Records from a dataset
------------------------------------------------------------------------

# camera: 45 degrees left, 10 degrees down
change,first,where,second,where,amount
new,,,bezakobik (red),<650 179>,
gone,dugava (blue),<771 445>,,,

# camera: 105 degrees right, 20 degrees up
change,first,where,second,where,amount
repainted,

------------------------------------------------------------------------

Retype the data exactly as it reads.

COMPLETED TASK
# camera: 45 degrees left, 10 degrees down
change,first,where,second,where,amount
new,,,bezakobik (red),<650 179>,
gone,dugava (blue),<771 445>,,,

# camera: 105 degrees right, 20 degrees up
change,first,where,second,where,amount
repainted,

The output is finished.